*** THE RECORDS ***

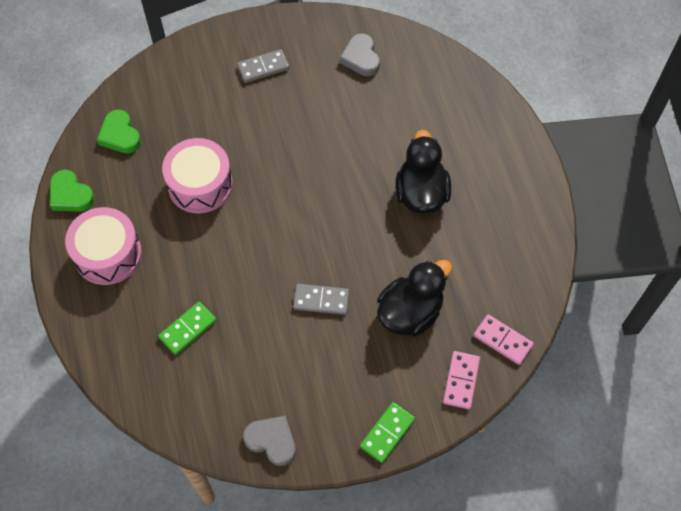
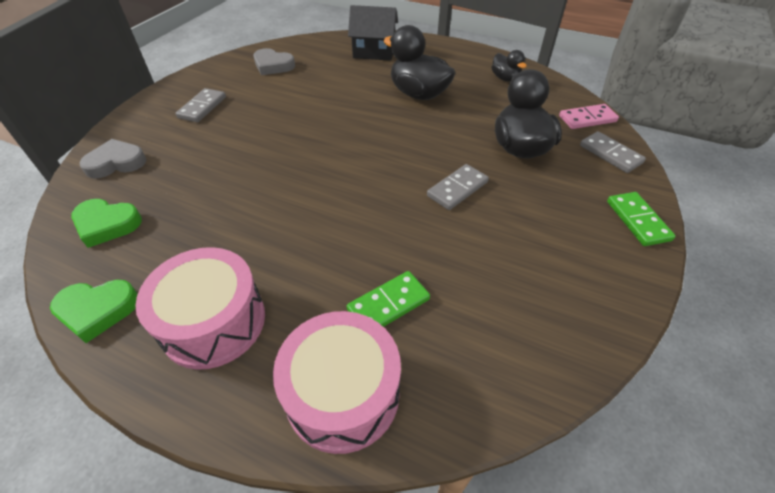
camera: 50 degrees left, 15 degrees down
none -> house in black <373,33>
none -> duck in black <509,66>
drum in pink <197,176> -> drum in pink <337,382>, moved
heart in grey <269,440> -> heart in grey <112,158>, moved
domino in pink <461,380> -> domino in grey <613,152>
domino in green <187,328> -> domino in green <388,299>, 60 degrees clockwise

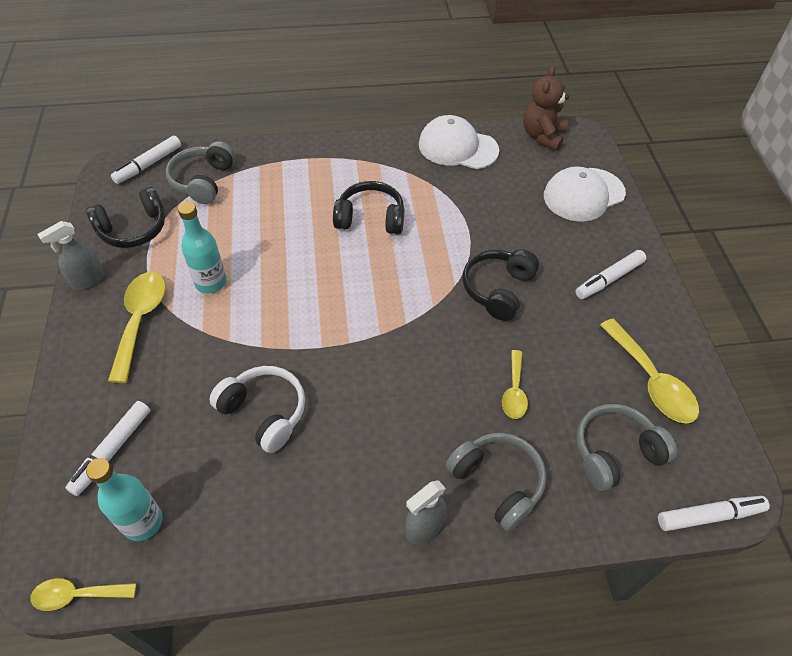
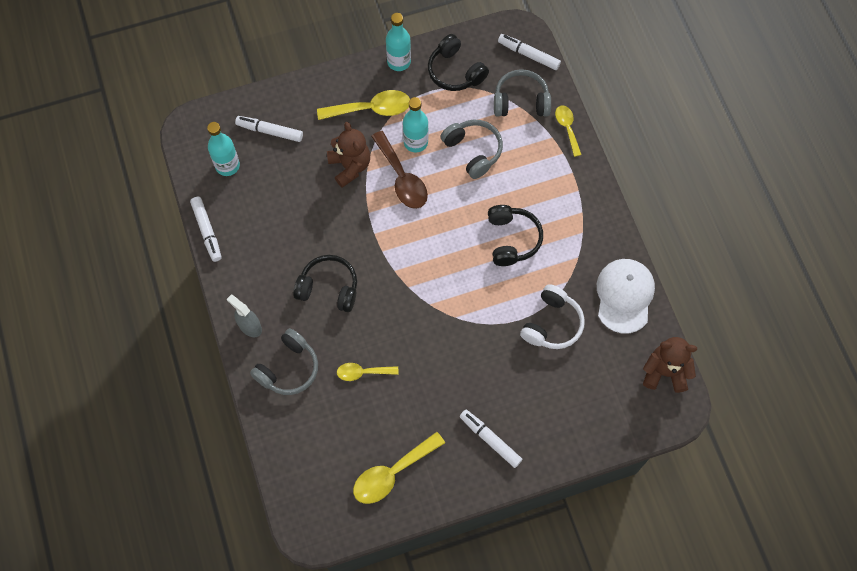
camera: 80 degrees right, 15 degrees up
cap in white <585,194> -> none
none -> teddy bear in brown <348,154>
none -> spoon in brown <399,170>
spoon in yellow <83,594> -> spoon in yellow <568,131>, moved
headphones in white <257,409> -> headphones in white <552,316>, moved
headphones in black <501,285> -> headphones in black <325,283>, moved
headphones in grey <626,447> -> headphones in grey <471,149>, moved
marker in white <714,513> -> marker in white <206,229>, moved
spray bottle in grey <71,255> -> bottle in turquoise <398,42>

***

EXERCISE DETAILS:
The answer must be all the lines above that hold the word "camera".

OUTPUT OF THE EXERCISE:
camera: 50 degrees left, 15 degrees down
camera: 80 degrees right, 15 degrees up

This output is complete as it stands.